# start of Dataset rows
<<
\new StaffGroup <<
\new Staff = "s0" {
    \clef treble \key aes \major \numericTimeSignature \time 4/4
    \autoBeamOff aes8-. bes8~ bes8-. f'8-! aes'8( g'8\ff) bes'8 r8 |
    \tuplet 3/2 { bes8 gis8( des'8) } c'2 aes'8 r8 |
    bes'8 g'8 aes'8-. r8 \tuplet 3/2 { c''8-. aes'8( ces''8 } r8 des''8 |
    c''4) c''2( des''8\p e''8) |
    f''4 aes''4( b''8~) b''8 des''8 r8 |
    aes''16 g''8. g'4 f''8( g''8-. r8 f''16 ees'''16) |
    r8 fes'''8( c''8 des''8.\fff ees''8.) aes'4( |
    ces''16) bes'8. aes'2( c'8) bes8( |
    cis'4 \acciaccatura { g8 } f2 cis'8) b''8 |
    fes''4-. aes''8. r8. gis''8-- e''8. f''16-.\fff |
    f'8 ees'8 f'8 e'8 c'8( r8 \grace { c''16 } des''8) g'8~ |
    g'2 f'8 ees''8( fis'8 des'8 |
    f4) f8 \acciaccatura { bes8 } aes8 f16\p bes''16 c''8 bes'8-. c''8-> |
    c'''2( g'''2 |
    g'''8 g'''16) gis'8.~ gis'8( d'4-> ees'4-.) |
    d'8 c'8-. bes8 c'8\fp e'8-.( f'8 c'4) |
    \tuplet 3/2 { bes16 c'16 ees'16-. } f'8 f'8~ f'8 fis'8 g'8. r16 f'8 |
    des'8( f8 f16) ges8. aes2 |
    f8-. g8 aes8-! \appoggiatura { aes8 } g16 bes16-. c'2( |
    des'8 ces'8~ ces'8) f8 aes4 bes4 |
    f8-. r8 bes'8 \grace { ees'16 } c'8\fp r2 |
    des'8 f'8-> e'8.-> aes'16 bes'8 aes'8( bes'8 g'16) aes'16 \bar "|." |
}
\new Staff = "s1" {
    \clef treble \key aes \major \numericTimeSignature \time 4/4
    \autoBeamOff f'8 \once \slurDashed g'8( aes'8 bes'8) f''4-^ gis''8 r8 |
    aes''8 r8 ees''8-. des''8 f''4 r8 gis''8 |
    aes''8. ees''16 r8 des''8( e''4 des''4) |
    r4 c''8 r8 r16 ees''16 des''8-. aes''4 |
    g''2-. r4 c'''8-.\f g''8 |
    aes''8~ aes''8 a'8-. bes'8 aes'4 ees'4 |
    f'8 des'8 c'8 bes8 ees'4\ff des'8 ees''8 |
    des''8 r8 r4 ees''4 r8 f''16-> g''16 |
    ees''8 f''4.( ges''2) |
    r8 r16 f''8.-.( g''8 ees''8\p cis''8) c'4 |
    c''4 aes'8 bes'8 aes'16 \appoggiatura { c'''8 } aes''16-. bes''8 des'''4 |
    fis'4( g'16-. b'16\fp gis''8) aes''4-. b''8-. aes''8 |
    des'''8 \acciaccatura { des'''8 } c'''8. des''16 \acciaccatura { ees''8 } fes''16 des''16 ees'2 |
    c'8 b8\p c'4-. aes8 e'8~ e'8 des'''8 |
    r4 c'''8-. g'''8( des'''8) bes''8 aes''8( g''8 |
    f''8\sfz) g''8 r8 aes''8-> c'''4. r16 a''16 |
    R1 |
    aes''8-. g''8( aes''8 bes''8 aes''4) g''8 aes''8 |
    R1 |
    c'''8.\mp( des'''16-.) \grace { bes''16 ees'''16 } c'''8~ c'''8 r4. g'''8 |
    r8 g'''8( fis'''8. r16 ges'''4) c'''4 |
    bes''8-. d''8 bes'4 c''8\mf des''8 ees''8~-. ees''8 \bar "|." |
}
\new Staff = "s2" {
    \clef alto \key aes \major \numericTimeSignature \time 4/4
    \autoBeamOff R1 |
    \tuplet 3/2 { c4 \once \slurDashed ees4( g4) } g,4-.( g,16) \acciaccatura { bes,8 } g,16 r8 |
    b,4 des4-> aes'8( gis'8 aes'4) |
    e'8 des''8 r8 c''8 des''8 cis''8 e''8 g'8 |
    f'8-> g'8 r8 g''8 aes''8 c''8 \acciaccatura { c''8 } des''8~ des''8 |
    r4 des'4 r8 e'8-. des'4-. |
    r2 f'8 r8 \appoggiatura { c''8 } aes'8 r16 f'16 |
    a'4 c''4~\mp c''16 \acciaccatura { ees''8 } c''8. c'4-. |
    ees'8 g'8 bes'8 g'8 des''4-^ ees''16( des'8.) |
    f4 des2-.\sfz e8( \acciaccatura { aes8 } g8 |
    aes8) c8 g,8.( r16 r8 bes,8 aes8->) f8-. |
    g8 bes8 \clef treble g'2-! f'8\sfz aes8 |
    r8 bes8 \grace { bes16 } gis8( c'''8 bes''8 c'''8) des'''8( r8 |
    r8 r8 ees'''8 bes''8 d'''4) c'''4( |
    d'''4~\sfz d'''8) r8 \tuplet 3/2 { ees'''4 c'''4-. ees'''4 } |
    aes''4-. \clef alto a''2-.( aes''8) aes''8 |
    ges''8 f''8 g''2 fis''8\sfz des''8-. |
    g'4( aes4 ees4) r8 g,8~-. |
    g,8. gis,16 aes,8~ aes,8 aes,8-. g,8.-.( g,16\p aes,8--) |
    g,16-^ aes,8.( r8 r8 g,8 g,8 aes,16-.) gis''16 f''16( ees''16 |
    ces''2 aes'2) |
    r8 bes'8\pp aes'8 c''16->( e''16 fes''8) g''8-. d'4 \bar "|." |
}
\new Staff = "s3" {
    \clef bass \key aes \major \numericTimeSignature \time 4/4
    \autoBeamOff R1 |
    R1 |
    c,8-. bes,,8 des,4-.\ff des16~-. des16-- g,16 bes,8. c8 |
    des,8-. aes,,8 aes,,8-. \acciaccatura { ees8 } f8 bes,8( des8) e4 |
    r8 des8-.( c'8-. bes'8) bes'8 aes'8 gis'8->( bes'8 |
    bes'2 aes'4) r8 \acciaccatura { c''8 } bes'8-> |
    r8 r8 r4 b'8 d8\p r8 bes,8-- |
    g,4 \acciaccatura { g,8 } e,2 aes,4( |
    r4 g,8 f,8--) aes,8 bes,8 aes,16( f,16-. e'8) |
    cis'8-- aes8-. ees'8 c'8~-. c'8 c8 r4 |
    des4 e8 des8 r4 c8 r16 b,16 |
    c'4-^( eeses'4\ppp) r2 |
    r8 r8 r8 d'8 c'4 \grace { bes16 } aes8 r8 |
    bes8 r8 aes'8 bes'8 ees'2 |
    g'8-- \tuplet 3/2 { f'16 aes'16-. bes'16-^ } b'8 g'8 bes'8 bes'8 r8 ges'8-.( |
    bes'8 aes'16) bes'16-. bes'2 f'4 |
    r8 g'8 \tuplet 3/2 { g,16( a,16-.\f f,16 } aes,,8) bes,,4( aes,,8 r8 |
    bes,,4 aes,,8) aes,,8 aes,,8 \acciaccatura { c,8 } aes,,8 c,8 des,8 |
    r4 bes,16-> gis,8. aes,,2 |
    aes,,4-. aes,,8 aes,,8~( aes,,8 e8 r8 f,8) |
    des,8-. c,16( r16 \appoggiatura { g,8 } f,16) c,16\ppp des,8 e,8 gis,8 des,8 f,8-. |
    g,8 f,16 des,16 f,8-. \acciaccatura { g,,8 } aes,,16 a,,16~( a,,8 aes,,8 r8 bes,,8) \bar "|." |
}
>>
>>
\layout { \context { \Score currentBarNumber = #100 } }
# end of Dataset rows
# start of Dataset rows
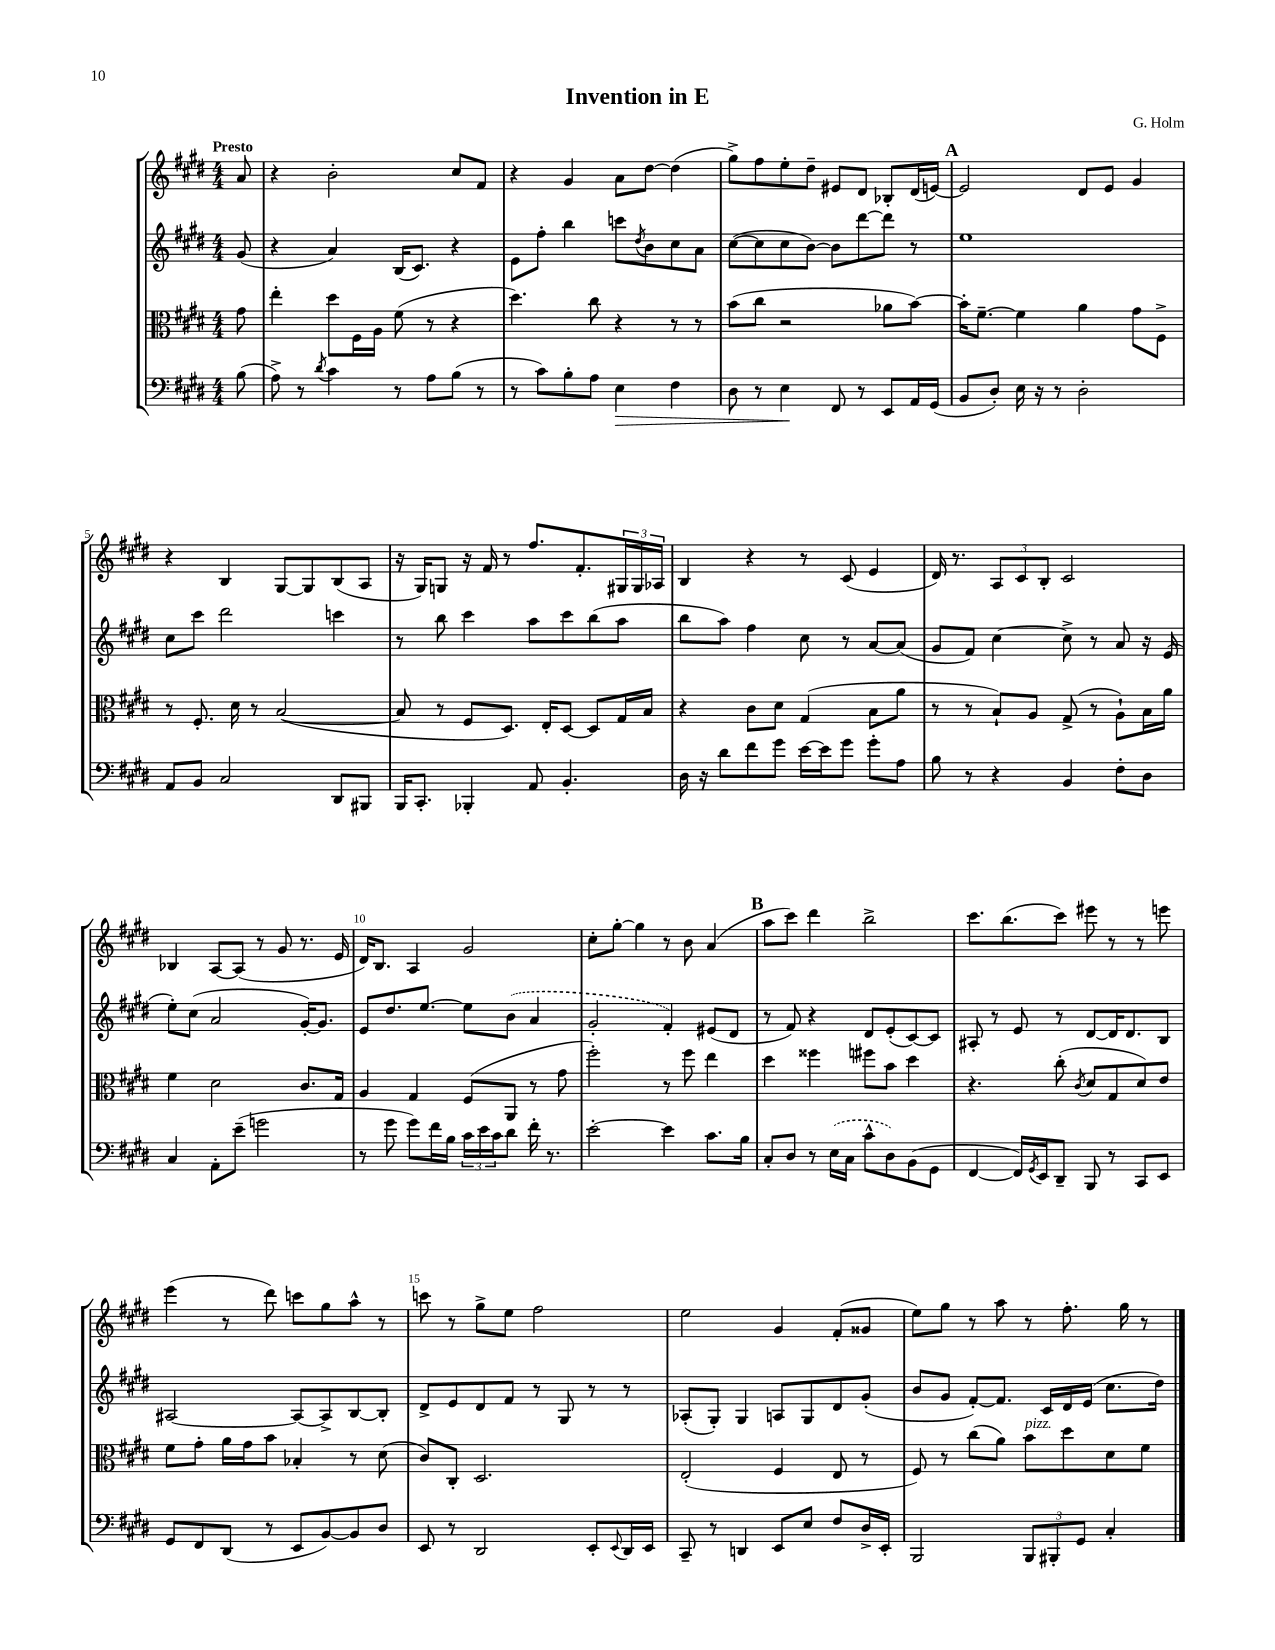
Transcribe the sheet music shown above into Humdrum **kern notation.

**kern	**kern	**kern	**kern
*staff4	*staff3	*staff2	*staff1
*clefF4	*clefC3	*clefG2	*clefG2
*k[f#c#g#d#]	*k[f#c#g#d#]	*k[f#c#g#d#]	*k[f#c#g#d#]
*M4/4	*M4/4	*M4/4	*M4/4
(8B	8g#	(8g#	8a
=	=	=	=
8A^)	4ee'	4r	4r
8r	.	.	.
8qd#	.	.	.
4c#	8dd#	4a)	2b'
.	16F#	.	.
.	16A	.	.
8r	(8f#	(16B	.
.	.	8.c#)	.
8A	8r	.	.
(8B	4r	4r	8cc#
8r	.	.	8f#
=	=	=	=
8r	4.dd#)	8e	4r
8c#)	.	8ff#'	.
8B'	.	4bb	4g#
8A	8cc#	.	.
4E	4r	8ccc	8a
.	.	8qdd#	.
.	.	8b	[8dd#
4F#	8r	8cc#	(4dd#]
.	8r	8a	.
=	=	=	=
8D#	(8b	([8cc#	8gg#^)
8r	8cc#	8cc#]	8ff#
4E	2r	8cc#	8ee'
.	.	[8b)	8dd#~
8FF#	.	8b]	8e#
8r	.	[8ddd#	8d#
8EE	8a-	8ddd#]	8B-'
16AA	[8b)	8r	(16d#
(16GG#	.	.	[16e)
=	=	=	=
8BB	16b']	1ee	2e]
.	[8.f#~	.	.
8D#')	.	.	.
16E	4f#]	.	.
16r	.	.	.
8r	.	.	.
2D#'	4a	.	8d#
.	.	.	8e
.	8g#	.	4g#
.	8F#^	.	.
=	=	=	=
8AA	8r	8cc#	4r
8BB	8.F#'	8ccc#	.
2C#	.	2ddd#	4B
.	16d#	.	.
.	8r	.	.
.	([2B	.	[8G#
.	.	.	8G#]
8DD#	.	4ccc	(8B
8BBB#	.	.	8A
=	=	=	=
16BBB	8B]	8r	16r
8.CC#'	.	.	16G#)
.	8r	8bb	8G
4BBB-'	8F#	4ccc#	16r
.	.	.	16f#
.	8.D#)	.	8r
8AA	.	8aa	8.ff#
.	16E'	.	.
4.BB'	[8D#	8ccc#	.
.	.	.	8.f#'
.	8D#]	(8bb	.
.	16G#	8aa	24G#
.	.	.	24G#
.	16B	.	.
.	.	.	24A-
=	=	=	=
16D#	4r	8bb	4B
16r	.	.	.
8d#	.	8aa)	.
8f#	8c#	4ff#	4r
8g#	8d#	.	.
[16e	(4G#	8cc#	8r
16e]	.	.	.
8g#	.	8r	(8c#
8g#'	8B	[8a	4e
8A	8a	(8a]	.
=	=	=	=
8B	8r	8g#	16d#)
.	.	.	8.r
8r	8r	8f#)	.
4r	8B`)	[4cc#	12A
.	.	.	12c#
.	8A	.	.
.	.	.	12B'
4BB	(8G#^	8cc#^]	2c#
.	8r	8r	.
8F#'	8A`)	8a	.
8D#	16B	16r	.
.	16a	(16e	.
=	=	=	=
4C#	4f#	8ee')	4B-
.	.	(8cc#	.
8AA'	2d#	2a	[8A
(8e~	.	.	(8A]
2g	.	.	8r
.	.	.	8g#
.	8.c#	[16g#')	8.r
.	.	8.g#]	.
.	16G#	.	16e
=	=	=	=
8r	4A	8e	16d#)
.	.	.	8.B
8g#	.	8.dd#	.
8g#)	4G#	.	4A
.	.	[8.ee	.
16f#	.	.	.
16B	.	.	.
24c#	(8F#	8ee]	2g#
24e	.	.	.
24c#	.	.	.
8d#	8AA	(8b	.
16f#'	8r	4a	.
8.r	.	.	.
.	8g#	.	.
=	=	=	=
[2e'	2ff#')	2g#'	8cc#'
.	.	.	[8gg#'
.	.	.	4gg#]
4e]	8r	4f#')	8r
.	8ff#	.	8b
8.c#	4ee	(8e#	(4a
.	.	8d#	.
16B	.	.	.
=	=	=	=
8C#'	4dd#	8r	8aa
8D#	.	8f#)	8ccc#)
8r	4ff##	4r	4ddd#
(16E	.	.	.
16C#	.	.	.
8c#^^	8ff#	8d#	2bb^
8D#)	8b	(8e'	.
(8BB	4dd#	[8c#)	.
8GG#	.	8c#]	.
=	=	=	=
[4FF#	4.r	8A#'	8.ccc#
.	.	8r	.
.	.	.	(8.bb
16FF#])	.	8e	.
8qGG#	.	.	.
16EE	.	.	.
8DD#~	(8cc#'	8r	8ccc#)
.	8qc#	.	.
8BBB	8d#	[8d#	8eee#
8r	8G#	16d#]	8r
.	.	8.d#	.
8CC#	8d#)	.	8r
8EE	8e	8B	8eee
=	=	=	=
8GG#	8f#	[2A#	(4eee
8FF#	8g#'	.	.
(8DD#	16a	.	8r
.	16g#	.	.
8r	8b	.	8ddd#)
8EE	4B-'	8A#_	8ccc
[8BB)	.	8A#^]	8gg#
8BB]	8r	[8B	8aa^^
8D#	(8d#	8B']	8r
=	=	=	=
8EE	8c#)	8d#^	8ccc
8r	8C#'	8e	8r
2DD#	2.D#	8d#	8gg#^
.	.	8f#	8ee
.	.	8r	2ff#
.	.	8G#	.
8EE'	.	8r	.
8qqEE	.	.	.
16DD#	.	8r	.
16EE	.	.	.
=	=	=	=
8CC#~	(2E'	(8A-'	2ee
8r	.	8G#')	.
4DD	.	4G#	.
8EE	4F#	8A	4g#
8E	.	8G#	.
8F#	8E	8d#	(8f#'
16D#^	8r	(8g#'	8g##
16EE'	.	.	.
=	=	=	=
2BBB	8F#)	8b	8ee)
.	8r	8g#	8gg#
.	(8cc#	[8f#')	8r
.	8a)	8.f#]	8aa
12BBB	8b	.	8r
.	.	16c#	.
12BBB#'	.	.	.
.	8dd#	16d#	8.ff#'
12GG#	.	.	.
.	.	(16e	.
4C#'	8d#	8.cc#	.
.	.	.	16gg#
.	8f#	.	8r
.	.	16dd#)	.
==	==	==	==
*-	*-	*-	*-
# end of Dataset rows
■ **Job**:
Count the lines of the listing that contain the string "kern" and state only the resulting number.

■ **Correct answer**:
2